Task to complete →
Restate every line of the material below word for word, skipping the images.
START Data provided
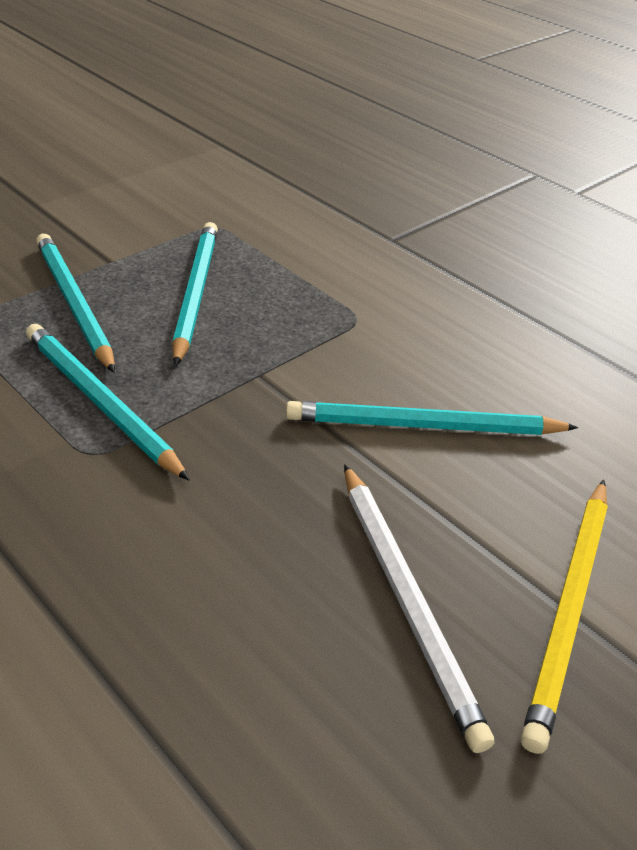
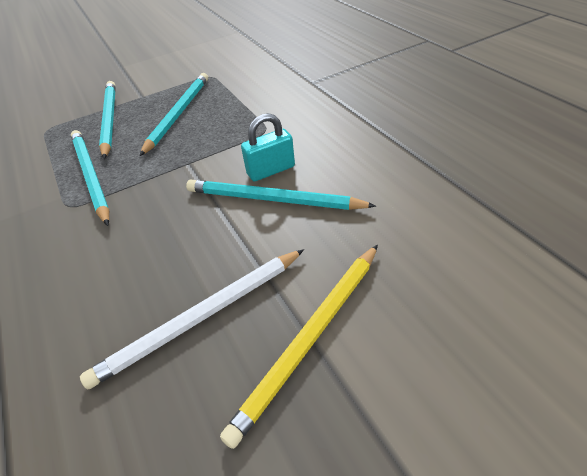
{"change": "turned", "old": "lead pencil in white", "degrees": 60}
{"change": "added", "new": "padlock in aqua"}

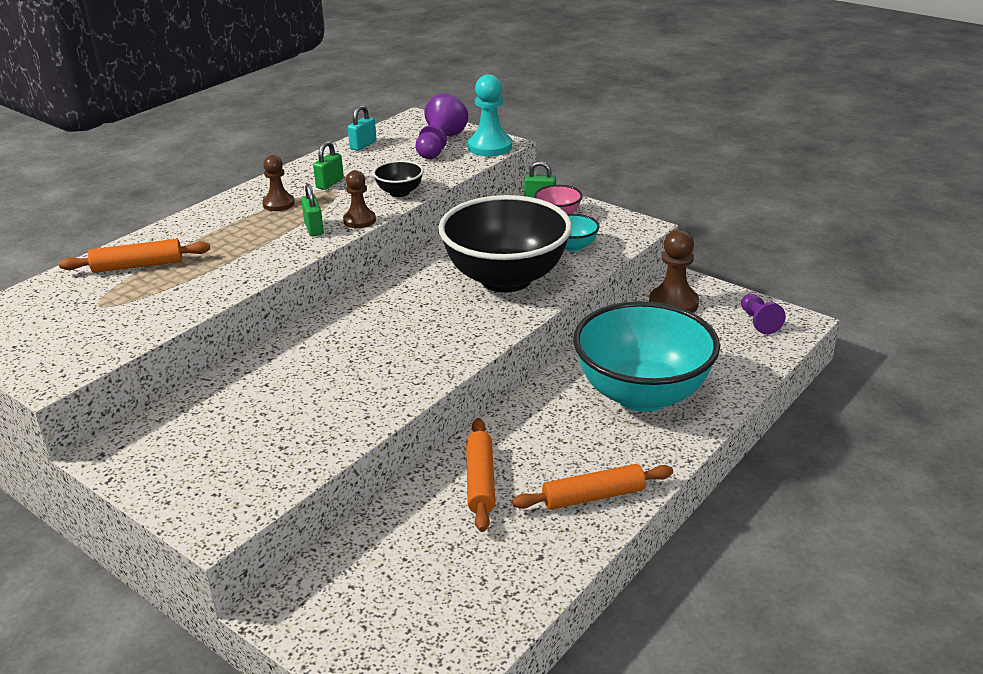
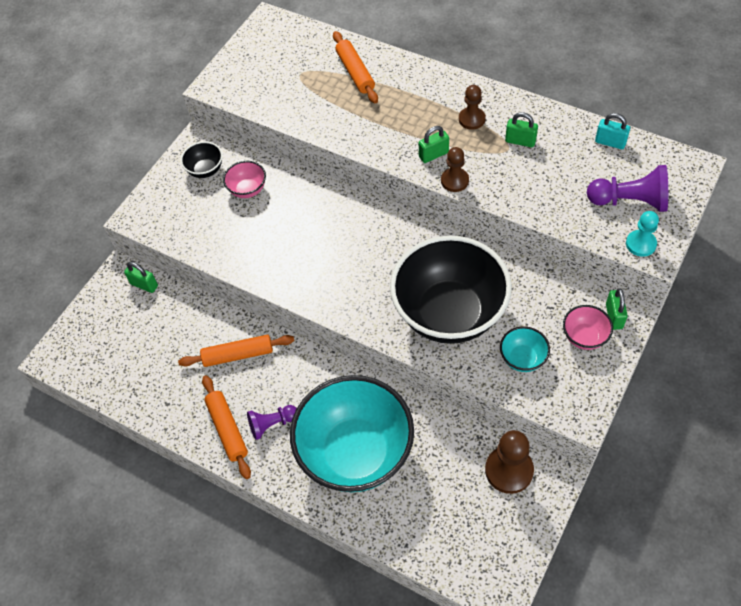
{"change": "resized", "old": "pawn in aqua", "factor": 0.64}
{"change": "moved", "old": "bowl in ebony (1st from left)"}
{"change": "moved", "old": "pawn in royal purple (2nd from left in the first image)", "new": "pawn in royal purple (1st from left)"}
{"change": "added", "new": "bowl in pink (1st from left)"}
{"change": "added", "new": "padlock in green (1st from left)"}

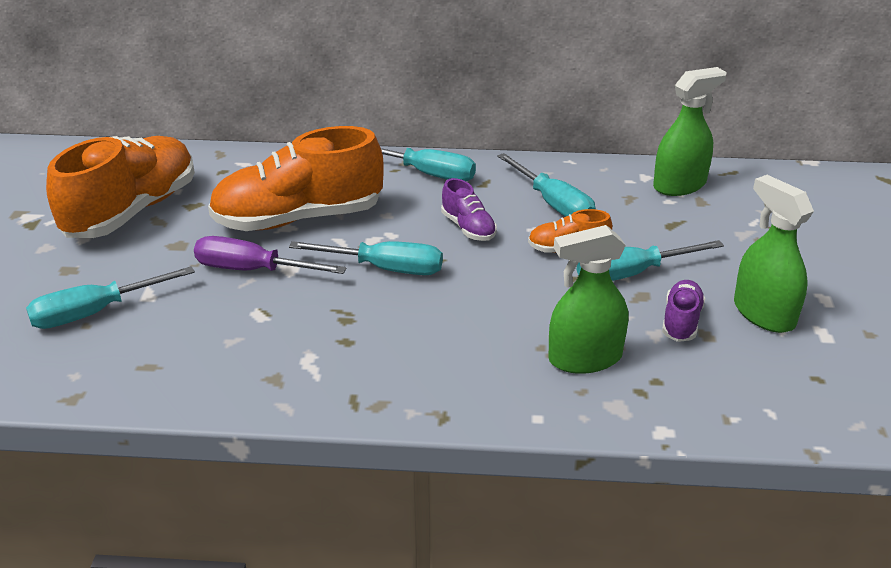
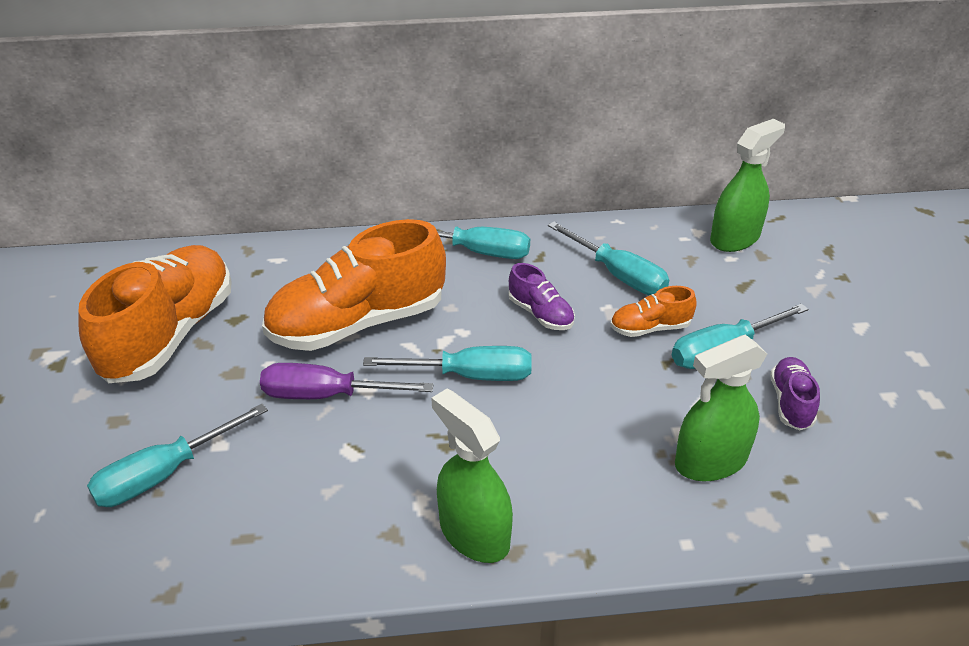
{"change": "moved", "old": "spray cleaner in green (3rd from left in the first image)", "new": "spray cleaner in green (1st from left)"}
END Data provided
Written solution →
{"change": "turned", "old": "lead pencil in white", "degrees": 60}
{"change": "added", "new": "padlock in aqua"}

{"change": "resized", "old": "pawn in aqua", "factor": 0.64}
{"change": "moved", "old": "bowl in ebony (1st from left)"}
{"change": "moved", "old": "pawn in royal purple (2nd from left in the first image)", "new": "pawn in royal purple (1st from left)"}
{"change": "added", "new": "bowl in pink (1st from left)"}
{"change": "added", "new": "padlock in green (1st from left)"}

{"change": "moved", "old": "spray cleaner in green (3rd from left in the first image)", "new": "spray cleaner in green (1st from left)"}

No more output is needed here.